*** SUPPLIED DATA ***

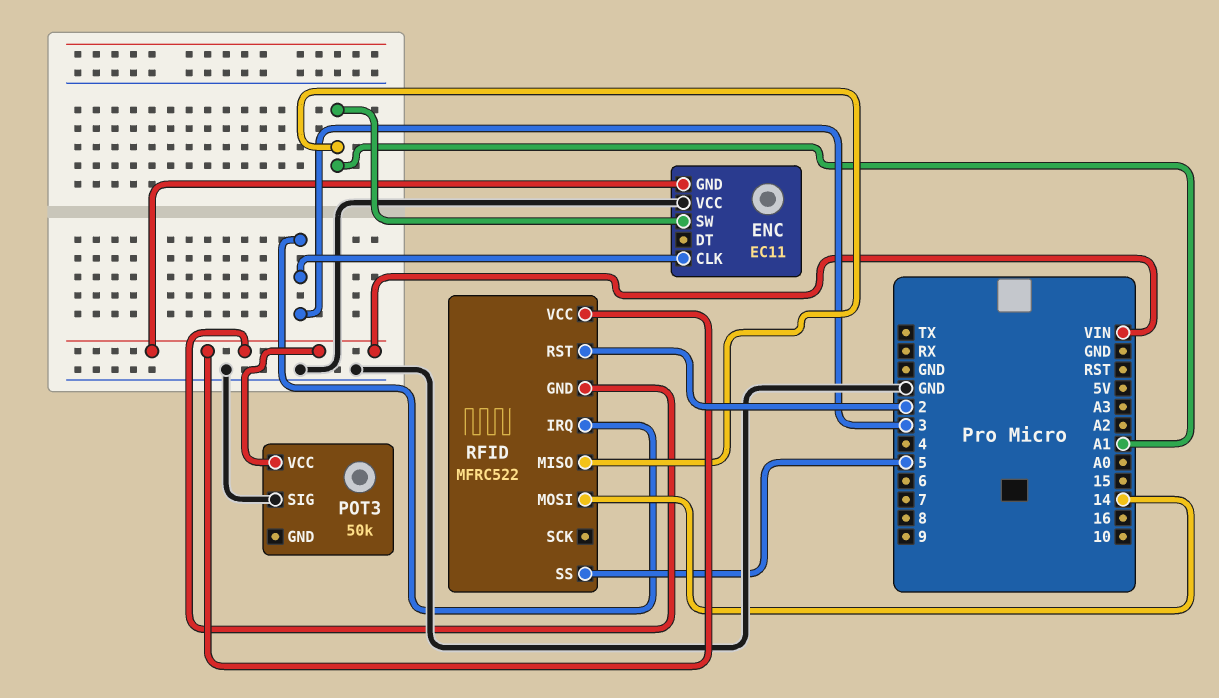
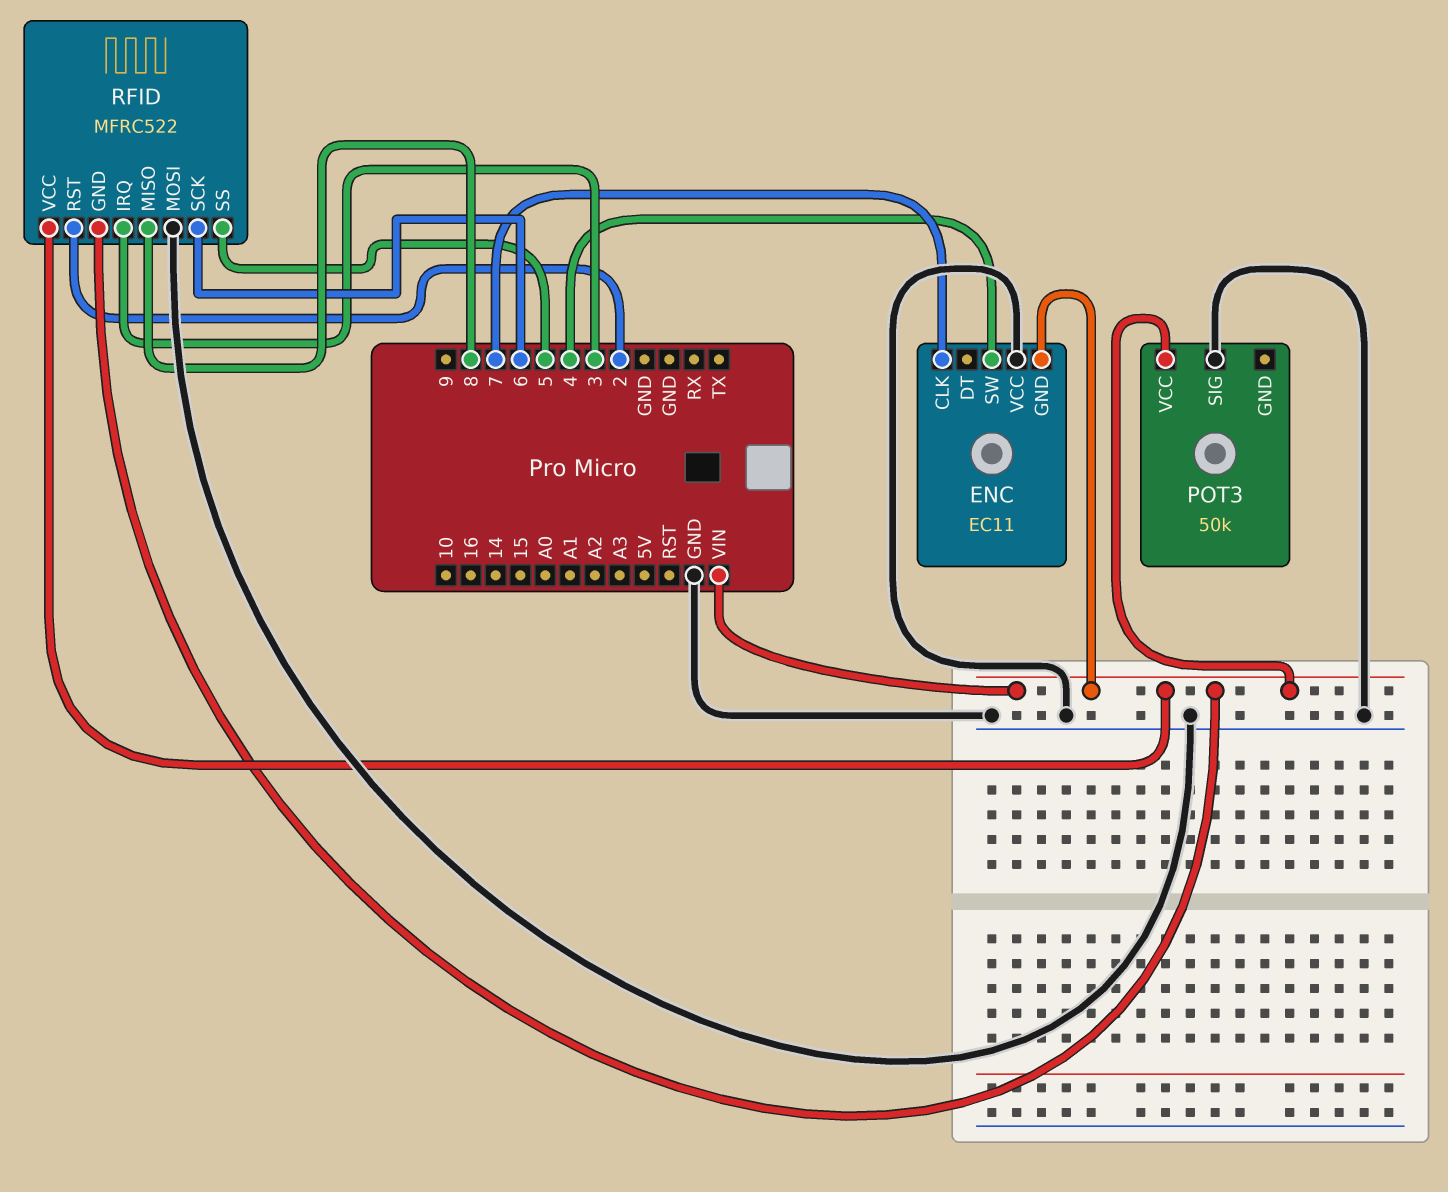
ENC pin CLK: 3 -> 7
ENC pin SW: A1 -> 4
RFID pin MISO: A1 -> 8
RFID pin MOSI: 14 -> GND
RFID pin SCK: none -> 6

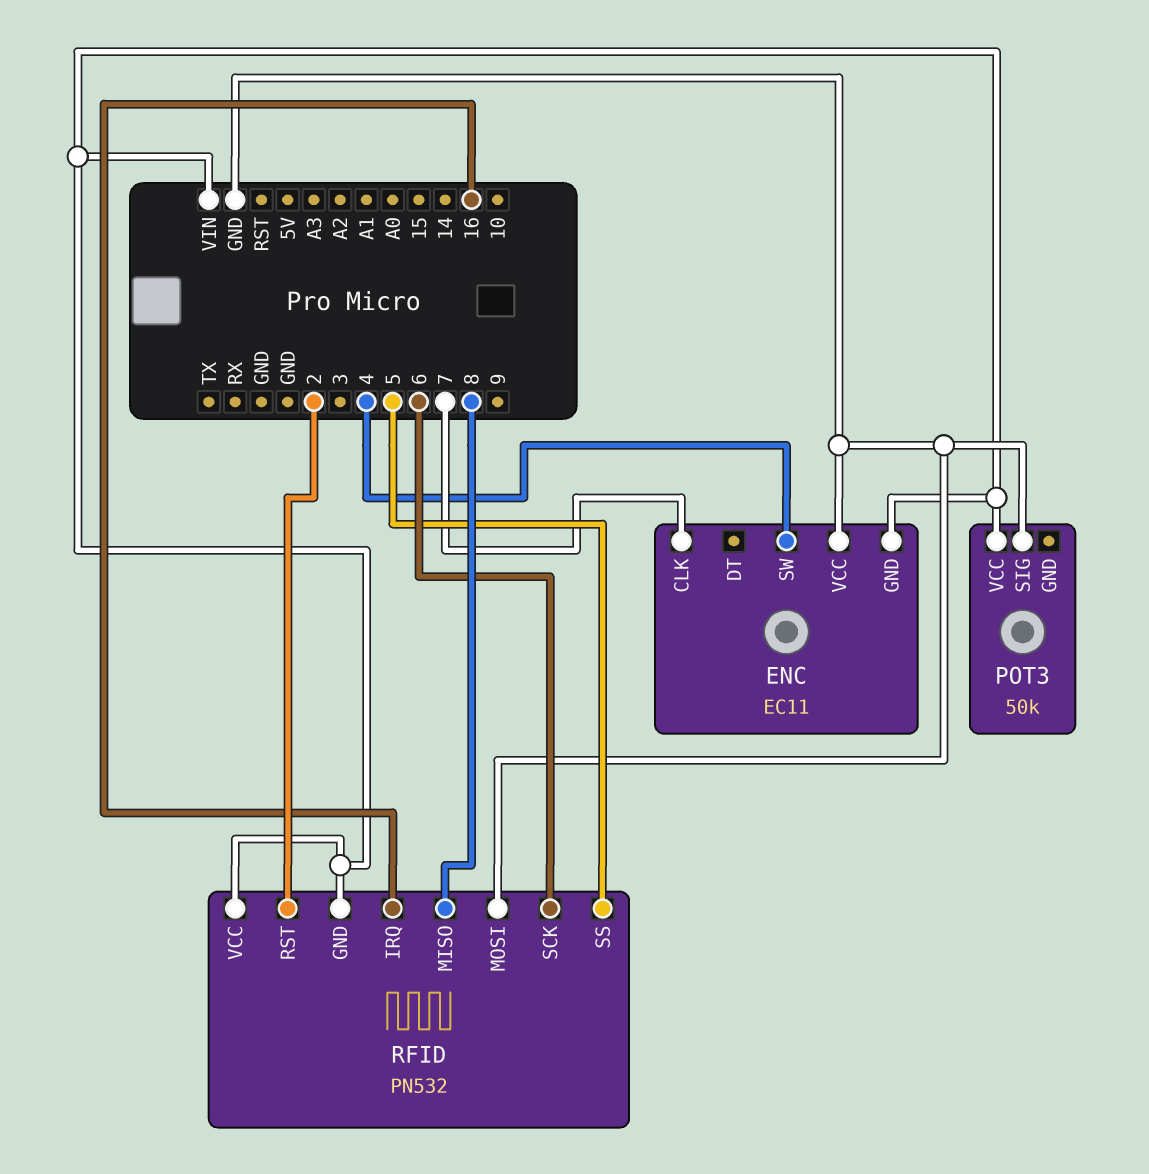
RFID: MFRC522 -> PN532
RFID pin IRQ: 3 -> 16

***
*** SUPPLIED DATA ***

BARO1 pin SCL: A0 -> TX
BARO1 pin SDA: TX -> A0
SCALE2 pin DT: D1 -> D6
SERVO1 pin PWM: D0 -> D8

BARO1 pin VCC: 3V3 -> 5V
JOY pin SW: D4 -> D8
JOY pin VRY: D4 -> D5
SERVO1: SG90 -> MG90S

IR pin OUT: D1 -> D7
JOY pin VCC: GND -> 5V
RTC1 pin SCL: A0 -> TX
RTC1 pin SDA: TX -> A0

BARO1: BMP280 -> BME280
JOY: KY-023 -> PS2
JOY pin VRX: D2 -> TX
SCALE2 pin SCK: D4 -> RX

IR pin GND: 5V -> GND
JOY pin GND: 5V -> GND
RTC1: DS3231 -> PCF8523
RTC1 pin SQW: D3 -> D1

***
*** SUPPLIED DATA ***

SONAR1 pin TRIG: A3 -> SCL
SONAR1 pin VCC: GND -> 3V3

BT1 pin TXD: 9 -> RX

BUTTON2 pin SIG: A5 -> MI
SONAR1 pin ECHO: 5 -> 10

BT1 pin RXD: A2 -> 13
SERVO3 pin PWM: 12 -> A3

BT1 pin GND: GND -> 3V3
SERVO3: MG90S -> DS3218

***

ACTIVITY » Everything from the line with "BT1 pin RXD: A2 -> 13" through the line with "SERVO3: MG90S -> DS3218" in the listing above must be retyped exactly, with nothing added.

WRITTEN ANSWER »
BT1 pin RXD: A2 -> 13
SERVO3 pin PWM: 12 -> A3

BT1 pin GND: GND -> 3V3
SERVO3: MG90S -> DS3218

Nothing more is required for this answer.